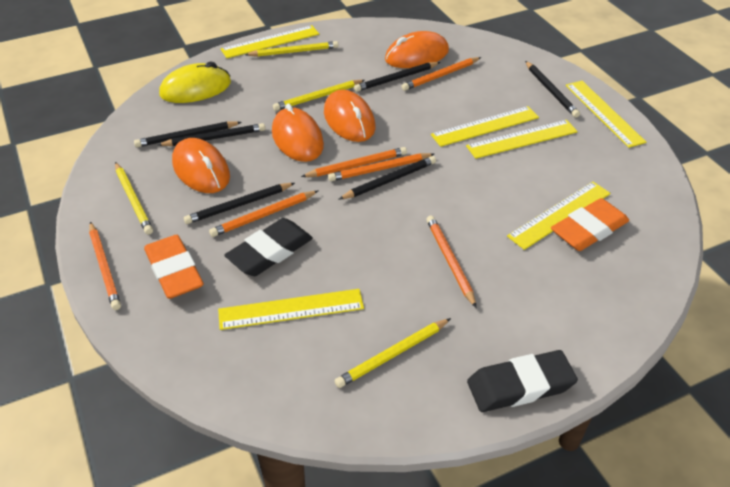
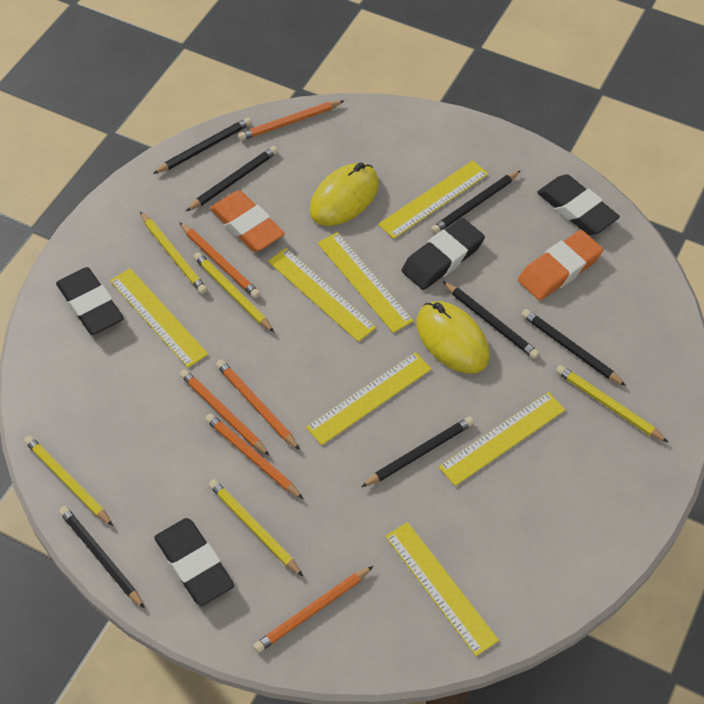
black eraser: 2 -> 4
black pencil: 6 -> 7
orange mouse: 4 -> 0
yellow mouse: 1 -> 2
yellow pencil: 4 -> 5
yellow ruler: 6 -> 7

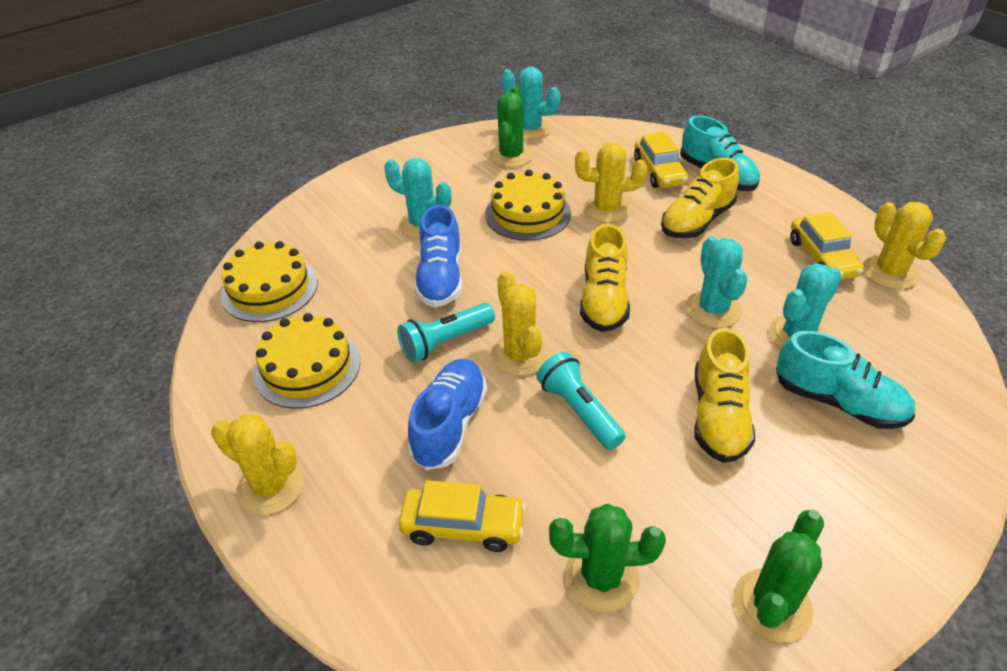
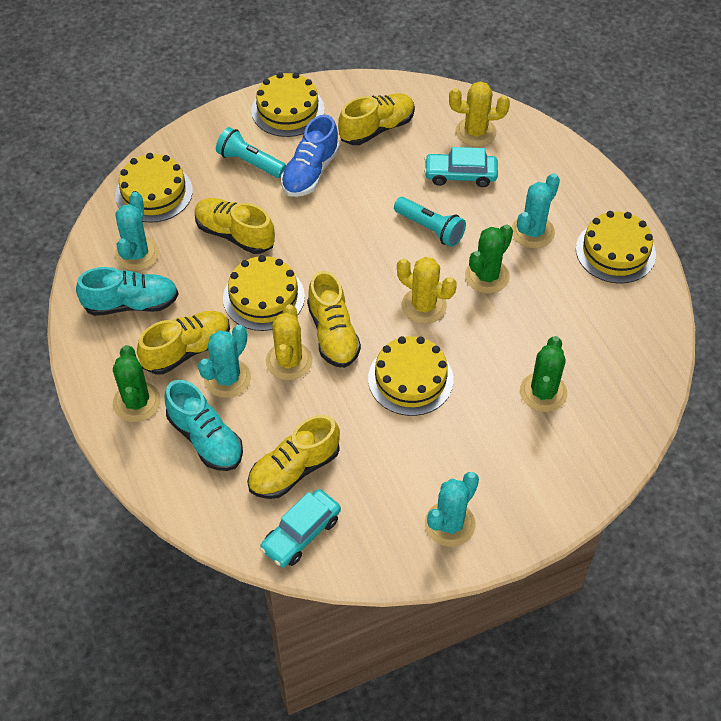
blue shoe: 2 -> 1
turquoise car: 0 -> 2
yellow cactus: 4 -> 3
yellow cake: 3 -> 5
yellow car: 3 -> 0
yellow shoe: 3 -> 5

# # #

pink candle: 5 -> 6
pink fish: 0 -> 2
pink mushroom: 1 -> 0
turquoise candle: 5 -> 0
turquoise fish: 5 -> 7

# # #

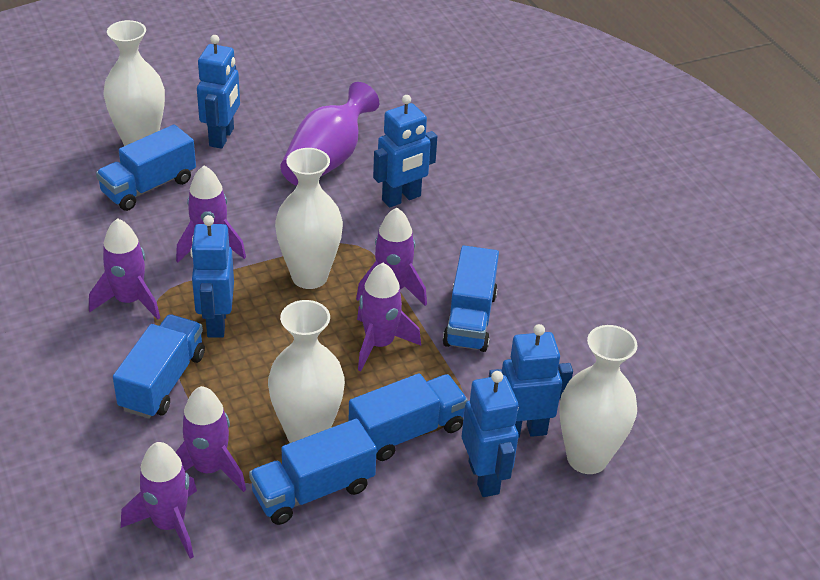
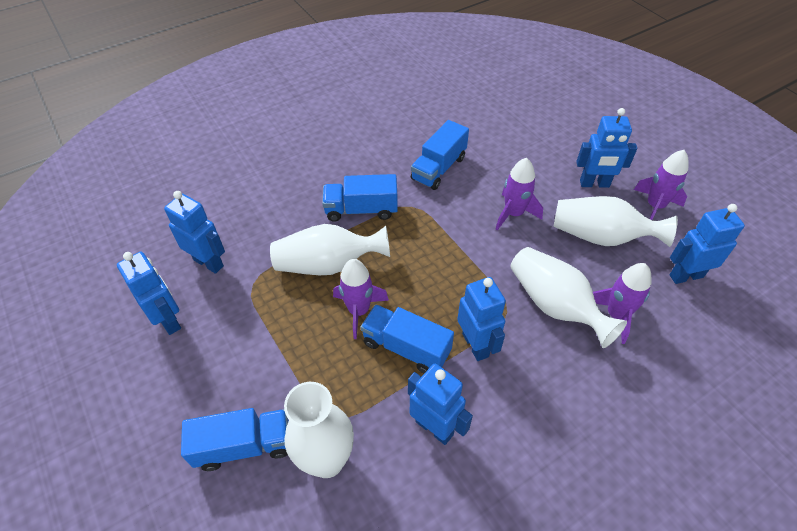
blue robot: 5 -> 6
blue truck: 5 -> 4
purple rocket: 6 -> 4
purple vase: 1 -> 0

# # #

• _Exercise brief_:
From the records above, copy exactly the stretch from the line holding "yellow ruler: 6 -> 7" through the line holding "yellow shoe: 3 -> 5", both ends included, without the pictures.

• _Finished exercise_:
yellow ruler: 6 -> 7

blue shoe: 2 -> 1
turquoise car: 0 -> 2
yellow cactus: 4 -> 3
yellow cake: 3 -> 5
yellow car: 3 -> 0
yellow shoe: 3 -> 5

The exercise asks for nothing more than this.